Problem details ▸
The task calls for each line of the records below in which the word "MOSI" appears.

Records for this task ▸
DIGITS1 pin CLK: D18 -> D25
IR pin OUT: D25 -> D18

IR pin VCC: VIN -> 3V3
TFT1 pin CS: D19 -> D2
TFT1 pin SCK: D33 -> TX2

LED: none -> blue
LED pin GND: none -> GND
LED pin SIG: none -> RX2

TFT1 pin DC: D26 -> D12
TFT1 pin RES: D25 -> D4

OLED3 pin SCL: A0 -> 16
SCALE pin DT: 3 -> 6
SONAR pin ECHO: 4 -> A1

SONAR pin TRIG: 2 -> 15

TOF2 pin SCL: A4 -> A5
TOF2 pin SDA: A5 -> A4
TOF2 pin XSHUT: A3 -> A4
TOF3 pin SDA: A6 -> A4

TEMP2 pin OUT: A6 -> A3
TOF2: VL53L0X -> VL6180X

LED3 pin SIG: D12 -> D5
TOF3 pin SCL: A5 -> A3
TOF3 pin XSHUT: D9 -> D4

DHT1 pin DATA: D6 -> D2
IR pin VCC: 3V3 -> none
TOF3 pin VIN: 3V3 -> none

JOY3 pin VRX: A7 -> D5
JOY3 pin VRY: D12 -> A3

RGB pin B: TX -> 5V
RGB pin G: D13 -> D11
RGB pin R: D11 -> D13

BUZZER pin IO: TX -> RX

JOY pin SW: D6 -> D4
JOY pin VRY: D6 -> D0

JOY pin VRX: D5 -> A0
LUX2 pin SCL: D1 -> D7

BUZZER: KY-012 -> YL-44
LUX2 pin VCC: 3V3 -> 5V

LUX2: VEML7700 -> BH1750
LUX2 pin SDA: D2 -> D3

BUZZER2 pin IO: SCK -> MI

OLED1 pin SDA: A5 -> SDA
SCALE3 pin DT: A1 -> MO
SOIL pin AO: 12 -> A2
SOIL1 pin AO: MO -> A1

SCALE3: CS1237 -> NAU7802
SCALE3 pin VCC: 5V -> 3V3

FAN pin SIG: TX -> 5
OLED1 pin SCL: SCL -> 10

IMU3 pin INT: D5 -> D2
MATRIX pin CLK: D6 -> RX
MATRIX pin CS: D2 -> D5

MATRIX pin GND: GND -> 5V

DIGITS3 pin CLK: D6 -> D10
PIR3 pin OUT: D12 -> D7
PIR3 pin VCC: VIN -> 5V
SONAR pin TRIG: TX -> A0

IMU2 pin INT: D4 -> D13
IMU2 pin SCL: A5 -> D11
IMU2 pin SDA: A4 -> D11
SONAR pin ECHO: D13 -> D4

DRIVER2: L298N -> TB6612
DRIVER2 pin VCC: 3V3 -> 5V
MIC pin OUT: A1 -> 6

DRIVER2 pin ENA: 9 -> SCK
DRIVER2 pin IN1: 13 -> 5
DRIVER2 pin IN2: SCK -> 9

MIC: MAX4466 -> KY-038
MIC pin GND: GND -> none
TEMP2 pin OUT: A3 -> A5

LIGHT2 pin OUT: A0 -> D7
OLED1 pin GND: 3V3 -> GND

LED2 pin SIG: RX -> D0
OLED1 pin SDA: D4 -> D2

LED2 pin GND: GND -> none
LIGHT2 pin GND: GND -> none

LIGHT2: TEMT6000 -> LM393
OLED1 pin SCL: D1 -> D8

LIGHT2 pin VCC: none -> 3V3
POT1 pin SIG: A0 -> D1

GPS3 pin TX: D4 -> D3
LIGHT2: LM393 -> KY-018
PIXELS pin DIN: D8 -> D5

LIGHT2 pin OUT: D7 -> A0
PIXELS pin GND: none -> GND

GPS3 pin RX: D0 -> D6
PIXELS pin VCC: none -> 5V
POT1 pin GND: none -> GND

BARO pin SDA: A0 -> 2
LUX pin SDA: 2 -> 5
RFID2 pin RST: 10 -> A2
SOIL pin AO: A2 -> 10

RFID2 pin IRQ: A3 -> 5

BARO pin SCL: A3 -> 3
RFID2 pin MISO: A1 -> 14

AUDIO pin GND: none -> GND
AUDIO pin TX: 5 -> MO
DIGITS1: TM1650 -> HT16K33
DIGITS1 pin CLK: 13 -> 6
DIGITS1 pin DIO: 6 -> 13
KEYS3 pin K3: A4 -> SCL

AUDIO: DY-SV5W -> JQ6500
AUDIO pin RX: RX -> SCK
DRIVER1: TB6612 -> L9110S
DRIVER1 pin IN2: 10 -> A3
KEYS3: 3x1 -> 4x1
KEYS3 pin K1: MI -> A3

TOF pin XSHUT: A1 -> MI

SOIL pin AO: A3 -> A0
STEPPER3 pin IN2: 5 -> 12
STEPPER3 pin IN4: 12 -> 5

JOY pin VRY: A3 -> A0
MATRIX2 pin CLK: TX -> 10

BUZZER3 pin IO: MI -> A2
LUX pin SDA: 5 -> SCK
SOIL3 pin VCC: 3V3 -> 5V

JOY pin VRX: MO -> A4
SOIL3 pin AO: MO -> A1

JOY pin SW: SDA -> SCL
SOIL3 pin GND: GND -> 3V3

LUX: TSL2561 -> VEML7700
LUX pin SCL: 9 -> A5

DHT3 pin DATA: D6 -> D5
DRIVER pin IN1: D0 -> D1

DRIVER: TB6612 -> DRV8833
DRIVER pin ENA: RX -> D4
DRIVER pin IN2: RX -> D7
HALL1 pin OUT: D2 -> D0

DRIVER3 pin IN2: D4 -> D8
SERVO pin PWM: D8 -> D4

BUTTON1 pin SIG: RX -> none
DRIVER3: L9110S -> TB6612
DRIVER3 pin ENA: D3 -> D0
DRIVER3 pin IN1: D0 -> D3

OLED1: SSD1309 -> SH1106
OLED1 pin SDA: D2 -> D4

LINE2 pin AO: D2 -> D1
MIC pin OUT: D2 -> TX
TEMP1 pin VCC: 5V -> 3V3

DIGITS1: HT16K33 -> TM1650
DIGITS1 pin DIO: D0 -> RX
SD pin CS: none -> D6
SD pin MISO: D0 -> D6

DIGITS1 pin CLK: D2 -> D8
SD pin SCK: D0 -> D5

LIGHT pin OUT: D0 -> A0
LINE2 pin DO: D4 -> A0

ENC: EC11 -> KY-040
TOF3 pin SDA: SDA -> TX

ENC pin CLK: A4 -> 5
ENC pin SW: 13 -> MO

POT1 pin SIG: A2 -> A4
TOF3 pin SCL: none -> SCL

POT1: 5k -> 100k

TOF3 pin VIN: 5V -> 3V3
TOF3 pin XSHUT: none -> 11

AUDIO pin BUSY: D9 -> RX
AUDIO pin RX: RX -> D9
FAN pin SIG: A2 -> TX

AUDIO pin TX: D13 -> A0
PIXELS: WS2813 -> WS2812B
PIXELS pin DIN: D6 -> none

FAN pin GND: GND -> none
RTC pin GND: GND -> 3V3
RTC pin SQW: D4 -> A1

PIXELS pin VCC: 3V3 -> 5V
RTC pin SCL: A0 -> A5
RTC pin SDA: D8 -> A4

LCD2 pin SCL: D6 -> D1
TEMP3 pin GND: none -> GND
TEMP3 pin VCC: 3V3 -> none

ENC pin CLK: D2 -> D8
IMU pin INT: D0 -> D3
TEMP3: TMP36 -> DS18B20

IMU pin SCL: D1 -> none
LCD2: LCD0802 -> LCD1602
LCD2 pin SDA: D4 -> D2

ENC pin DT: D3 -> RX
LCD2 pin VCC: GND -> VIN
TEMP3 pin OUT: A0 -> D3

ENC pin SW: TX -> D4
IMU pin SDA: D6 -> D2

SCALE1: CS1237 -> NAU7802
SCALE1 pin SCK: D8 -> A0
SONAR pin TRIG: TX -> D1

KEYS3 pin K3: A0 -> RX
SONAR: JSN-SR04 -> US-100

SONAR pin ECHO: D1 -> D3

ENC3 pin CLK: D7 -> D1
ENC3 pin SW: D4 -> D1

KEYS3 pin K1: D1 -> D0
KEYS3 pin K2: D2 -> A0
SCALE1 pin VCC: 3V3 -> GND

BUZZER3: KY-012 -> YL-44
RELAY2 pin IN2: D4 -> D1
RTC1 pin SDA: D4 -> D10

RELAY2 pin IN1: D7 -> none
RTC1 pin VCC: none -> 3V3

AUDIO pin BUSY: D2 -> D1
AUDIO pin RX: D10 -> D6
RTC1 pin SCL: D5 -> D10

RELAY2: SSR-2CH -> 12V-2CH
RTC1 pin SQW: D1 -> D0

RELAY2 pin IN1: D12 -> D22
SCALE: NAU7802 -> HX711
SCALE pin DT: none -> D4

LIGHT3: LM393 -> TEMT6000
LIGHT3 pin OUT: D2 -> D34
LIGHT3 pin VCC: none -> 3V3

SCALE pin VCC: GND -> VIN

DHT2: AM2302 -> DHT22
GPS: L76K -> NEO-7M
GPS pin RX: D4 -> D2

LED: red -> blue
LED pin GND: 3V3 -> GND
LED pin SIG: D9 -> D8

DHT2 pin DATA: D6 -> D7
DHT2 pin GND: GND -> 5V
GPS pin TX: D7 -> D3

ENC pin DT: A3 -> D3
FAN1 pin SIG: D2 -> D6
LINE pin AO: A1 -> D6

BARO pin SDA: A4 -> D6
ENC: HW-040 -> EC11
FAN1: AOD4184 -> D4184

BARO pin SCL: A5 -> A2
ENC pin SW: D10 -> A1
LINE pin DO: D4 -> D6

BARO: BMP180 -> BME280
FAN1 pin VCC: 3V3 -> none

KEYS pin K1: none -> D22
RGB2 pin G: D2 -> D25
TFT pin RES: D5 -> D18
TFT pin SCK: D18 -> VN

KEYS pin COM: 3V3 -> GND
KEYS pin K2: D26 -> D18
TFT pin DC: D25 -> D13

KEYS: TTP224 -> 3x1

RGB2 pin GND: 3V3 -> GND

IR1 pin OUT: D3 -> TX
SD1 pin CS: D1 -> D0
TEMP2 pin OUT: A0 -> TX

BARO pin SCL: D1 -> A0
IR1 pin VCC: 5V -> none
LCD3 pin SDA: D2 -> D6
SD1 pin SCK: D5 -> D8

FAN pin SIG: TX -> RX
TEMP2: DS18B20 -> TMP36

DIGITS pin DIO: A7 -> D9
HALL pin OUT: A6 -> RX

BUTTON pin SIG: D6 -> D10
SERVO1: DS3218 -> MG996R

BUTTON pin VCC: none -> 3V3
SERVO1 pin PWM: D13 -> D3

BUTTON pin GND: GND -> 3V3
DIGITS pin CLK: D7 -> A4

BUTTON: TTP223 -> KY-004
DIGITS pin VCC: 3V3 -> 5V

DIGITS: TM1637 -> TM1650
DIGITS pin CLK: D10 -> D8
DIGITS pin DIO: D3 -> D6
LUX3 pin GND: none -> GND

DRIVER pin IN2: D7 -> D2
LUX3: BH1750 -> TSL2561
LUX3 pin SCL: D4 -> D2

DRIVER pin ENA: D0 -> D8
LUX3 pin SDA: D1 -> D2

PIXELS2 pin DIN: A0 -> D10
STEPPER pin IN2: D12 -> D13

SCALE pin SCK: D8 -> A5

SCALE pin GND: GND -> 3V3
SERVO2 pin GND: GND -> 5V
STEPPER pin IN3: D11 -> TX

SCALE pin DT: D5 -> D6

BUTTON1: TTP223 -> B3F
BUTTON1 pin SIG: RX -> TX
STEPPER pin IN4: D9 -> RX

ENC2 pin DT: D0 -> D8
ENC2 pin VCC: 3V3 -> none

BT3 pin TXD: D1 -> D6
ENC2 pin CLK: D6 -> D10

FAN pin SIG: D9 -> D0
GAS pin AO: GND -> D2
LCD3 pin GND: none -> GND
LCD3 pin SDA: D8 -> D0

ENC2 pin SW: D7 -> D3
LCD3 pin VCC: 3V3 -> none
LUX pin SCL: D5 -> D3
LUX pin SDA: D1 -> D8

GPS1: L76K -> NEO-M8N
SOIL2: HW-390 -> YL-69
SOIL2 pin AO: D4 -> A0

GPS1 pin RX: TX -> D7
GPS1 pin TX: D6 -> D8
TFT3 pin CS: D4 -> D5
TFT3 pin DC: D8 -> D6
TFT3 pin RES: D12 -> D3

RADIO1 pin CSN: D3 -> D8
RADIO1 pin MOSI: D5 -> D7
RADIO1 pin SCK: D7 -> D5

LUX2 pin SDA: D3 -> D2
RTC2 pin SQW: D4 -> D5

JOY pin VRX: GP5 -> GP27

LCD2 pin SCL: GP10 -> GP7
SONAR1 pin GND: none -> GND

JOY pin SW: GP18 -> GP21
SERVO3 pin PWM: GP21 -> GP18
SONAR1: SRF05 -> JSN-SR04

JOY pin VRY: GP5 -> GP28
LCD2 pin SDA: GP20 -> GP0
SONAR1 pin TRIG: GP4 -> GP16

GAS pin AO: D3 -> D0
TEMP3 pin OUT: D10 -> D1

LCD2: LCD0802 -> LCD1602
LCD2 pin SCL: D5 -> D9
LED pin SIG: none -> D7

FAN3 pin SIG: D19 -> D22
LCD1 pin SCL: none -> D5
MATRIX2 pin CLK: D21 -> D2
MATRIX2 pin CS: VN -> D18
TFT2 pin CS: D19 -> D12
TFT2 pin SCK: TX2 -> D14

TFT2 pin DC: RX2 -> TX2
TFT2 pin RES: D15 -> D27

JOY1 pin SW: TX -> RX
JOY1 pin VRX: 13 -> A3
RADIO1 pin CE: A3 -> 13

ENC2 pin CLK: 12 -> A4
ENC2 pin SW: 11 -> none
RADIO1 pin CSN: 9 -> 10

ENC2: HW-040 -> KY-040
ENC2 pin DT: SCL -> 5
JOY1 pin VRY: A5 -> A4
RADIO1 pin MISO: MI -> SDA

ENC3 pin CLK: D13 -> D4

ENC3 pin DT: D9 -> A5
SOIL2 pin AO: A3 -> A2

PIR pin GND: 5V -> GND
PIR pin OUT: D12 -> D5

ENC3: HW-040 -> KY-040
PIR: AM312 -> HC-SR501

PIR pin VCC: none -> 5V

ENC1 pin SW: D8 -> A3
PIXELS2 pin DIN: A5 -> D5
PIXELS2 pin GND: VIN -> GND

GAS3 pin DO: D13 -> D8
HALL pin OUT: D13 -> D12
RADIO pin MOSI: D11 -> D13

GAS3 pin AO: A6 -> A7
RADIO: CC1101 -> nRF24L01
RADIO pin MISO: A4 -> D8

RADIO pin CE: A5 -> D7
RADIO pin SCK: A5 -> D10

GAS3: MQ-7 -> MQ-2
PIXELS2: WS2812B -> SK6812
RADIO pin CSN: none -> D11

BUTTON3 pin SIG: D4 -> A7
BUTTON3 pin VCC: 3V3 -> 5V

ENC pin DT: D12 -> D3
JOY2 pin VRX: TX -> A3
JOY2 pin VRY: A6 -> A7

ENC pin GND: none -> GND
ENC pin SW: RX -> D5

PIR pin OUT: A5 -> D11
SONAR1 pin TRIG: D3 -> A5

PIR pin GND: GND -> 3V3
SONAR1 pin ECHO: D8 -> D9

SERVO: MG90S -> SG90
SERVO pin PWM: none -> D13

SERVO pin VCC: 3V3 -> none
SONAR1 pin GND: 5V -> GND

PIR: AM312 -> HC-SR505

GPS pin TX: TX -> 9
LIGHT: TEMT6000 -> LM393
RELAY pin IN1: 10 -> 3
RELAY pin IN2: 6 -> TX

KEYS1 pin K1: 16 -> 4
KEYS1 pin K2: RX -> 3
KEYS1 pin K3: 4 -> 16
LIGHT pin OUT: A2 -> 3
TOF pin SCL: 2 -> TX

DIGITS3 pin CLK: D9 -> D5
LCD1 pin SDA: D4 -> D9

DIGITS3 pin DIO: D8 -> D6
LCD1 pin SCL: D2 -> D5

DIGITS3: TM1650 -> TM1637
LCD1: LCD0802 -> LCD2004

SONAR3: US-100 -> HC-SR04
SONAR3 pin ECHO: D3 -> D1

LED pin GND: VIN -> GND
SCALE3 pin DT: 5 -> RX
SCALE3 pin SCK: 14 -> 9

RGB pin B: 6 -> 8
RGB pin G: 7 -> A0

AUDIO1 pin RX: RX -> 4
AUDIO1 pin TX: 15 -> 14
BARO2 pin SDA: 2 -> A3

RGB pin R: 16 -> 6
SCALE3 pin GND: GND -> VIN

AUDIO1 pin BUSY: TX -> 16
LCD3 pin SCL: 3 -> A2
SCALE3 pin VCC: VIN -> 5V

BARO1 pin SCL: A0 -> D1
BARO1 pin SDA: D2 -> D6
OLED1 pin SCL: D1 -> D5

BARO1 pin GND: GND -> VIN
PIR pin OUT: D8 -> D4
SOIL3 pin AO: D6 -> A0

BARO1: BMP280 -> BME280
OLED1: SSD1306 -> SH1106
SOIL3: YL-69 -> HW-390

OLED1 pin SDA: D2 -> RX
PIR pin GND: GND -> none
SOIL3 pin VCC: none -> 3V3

Result of the task ▸
RADIO1 pin MOSI: D5 -> D7
RADIO pin MOSI: D11 -> D13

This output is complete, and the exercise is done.